Exercise>
Your copy should contain exactly the lines from the start of the listing through the line that holds "D3: diode BAV21 (A N012, K GND) -> none", and no pictures.

<<<<

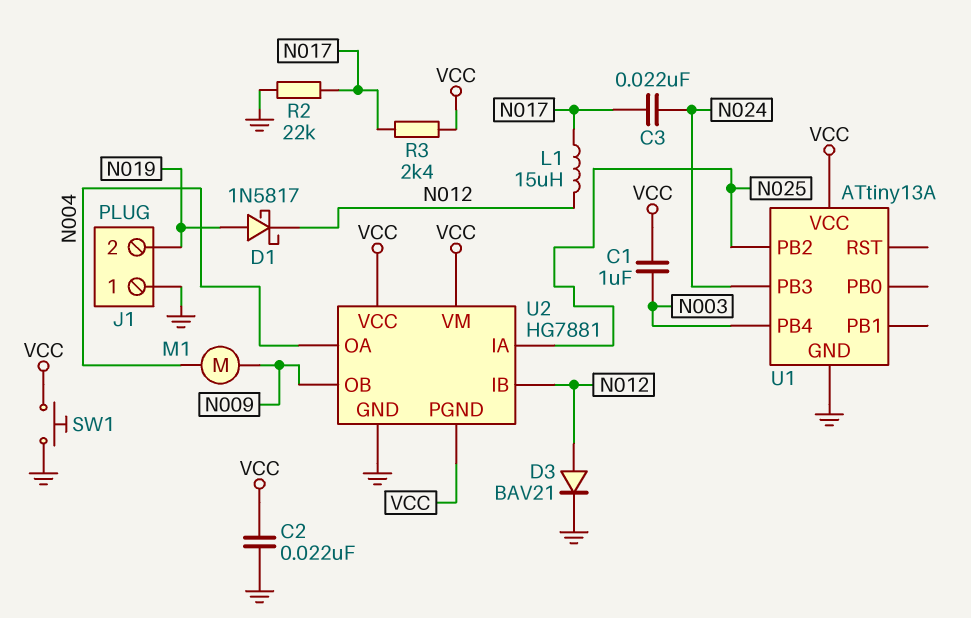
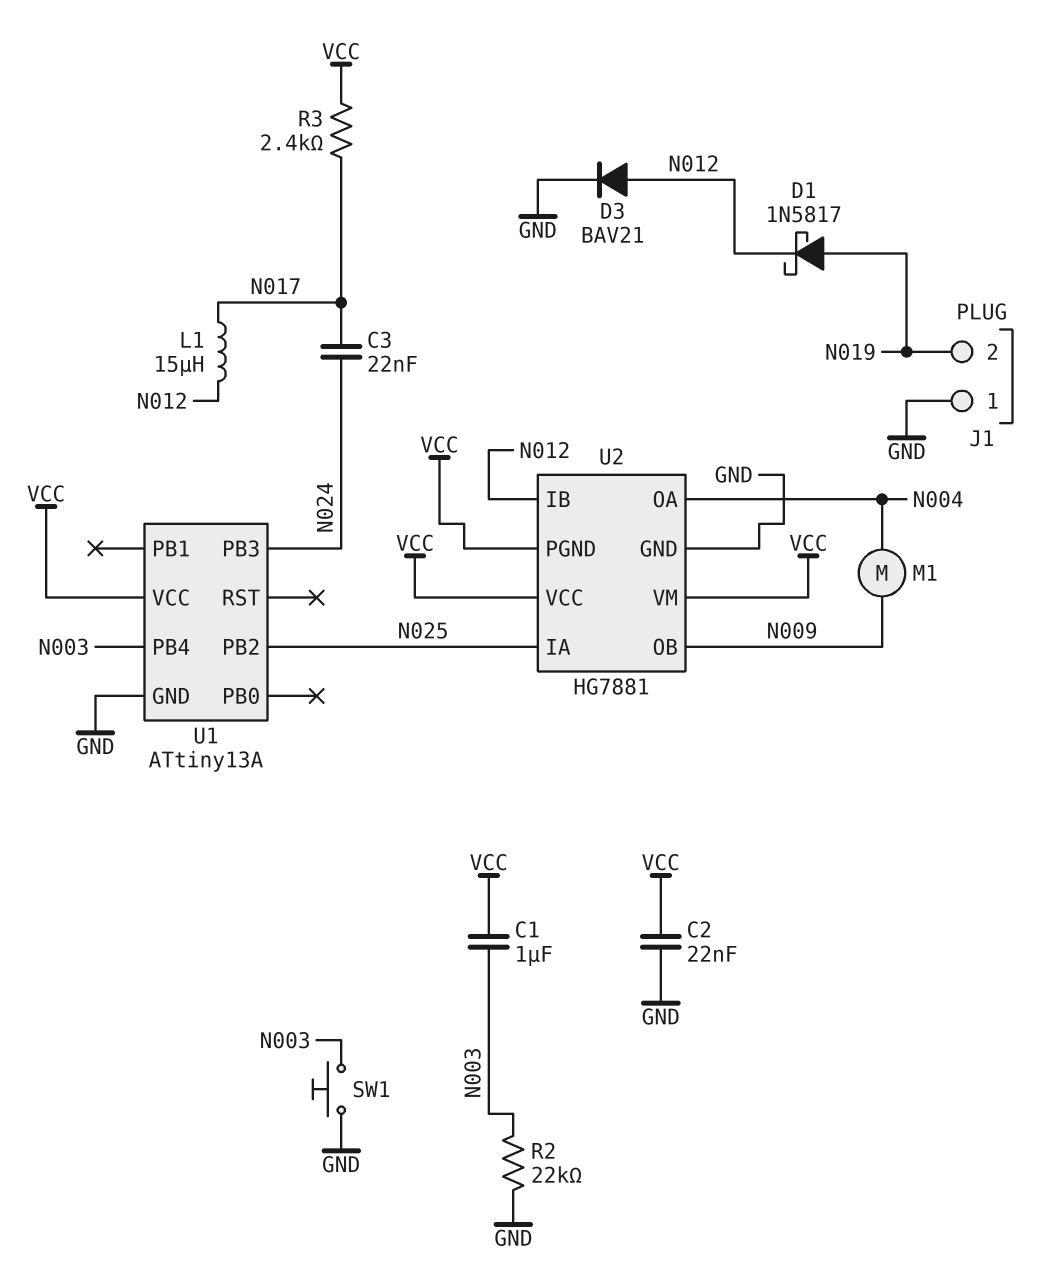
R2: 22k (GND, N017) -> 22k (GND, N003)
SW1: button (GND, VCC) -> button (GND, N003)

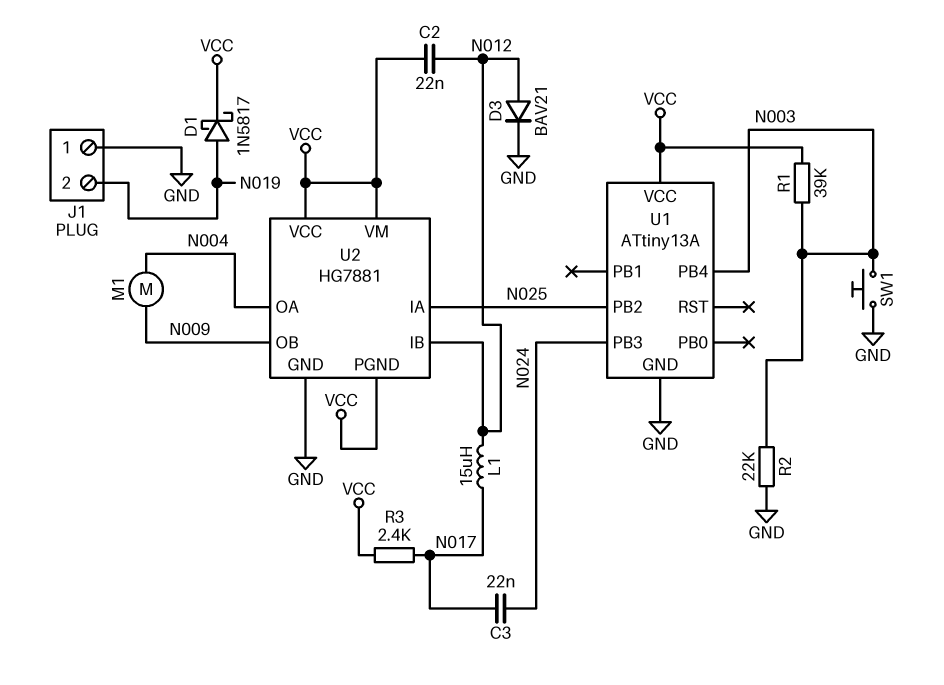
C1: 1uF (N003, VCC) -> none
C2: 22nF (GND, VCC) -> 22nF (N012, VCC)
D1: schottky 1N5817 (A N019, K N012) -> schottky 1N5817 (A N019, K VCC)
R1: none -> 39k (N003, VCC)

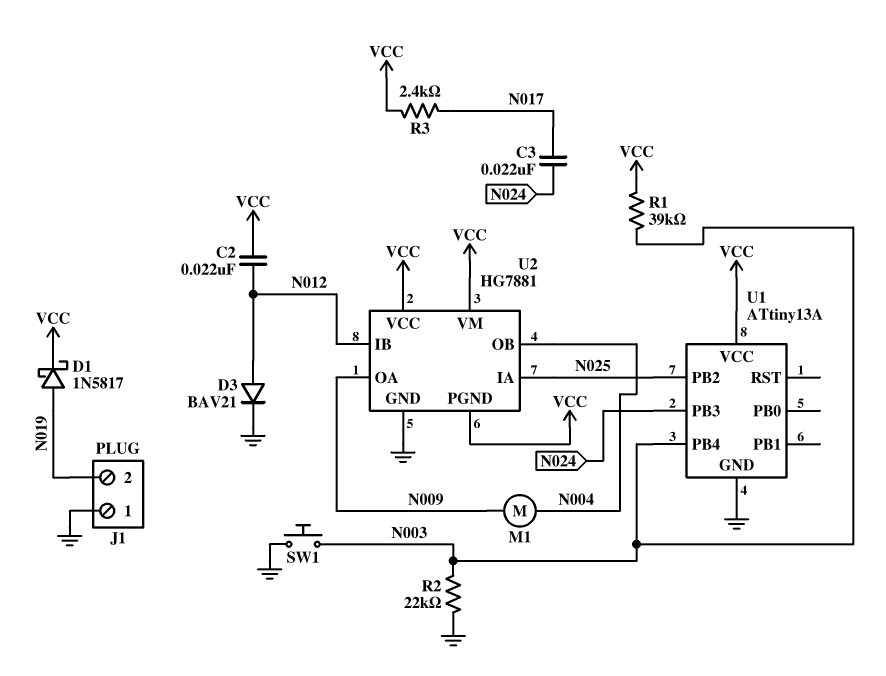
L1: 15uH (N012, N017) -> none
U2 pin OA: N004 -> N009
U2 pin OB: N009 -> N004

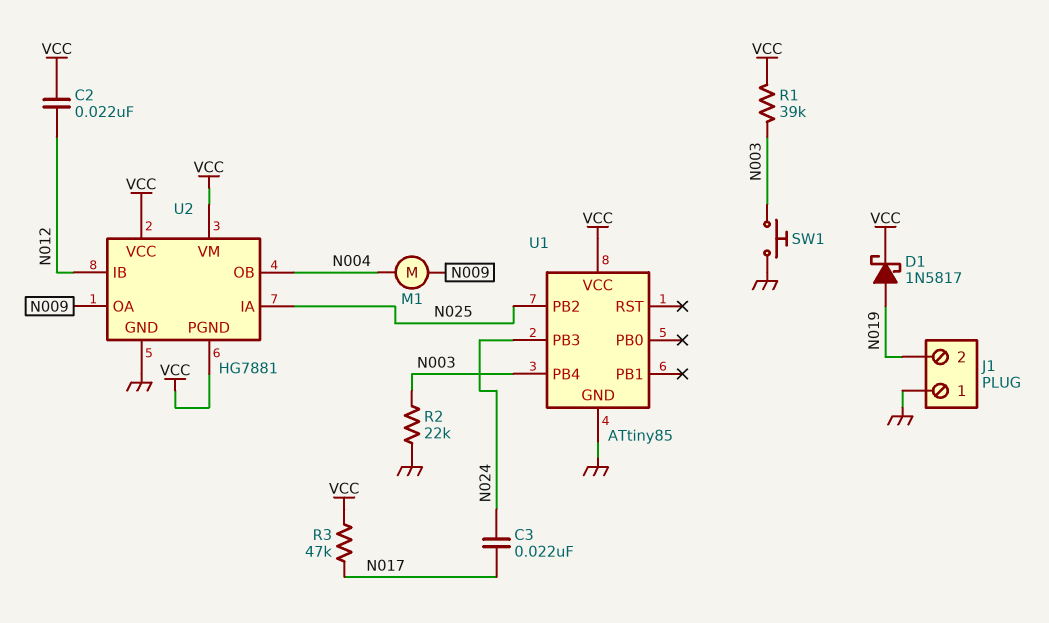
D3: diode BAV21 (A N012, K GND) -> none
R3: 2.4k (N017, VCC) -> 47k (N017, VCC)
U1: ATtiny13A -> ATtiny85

>>>>

Answer for the task>
R2: 22k (GND, N017) -> 22k (GND, N003)
SW1: button (GND, VCC) -> button (GND, N003)

C1: 1uF (N003, VCC) -> none
C2: 22nF (GND, VCC) -> 22nF (N012, VCC)
D1: schottky 1N5817 (A N019, K N012) -> schottky 1N5817 (A N019, K VCC)
R1: none -> 39k (N003, VCC)

L1: 15uH (N012, N017) -> none
U2 pin OA: N004 -> N009
U2 pin OB: N009 -> N004

D3: diode BAV21 (A N012, K GND) -> none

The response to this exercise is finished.